== What you have to do ==
Whatever appears in the listing, return all of it exactly.

== Record set ==
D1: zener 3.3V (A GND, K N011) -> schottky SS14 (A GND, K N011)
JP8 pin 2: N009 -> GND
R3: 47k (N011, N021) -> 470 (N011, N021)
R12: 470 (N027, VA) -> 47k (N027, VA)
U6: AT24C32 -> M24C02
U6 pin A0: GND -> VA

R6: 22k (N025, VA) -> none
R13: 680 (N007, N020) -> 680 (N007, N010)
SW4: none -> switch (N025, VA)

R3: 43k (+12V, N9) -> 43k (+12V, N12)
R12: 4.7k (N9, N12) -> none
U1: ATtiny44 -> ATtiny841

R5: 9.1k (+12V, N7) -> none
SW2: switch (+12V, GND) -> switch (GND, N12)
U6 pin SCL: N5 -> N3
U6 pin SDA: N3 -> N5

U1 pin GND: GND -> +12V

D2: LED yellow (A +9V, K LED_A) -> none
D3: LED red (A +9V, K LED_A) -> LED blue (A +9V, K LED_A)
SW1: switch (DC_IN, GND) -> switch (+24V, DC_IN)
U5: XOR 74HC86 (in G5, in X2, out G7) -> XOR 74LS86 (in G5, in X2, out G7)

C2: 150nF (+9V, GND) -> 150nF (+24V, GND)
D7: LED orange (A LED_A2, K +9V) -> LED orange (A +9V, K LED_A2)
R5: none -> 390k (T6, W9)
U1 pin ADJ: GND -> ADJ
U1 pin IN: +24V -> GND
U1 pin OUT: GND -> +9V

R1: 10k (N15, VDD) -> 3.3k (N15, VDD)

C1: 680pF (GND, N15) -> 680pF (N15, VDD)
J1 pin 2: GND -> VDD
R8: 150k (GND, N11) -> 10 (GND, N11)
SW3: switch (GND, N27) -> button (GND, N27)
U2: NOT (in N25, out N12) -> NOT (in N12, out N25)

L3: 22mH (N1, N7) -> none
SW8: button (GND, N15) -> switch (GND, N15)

== Answer for the task ==
D1: zener 3.3V (A GND, K N011) -> schottky SS14 (A GND, K N011)
JP8 pin 2: N009 -> GND
R3: 47k (N011, N021) -> 470 (N011, N021)
R12: 470 (N027, VA) -> 47k (N027, VA)
U6: AT24C32 -> M24C02
U6 pin A0: GND -> VA

R6: 22k (N025, VA) -> none
R13: 680 (N007, N020) -> 680 (N007, N010)
SW4: none -> switch (N025, VA)

R3: 43k (+12V, N9) -> 43k (+12V, N12)
R12: 4.7k (N9, N12) -> none
U1: ATtiny44 -> ATtiny841

R5: 9.1k (+12V, N7) -> none
SW2: switch (+12V, GND) -> switch (GND, N12)
U6 pin SCL: N5 -> N3
U6 pin SDA: N3 -> N5

U1 pin GND: GND -> +12V

D2: LED yellow (A +9V, K LED_A) -> none
D3: LED red (A +9V, K LED_A) -> LED blue (A +9V, K LED_A)
SW1: switch (DC_IN, GND) -> switch (+24V, DC_IN)
U5: XOR 74HC86 (in G5, in X2, out G7) -> XOR 74LS86 (in G5, in X2, out G7)

C2: 150nF (+9V, GND) -> 150nF (+24V, GND)
D7: LED orange (A LED_A2, K +9V) -> LED orange (A +9V, K LED_A2)
R5: none -> 390k (T6, W9)
U1 pin ADJ: GND -> ADJ
U1 pin IN: +24V -> GND
U1 pin OUT: GND -> +9V

R1: 10k (N15, VDD) -> 3.3k (N15, VDD)

C1: 680pF (GND, N15) -> 680pF (N15, VDD)
J1 pin 2: GND -> VDD
R8: 150k (GND, N11) -> 10 (GND, N11)
SW3: switch (GND, N27) -> button (GND, N27)
U2: NOT (in N25, out N12) -> NOT (in N12, out N25)

L3: 22mH (N1, N7) -> none
SW8: button (GND, N15) -> switch (GND, N15)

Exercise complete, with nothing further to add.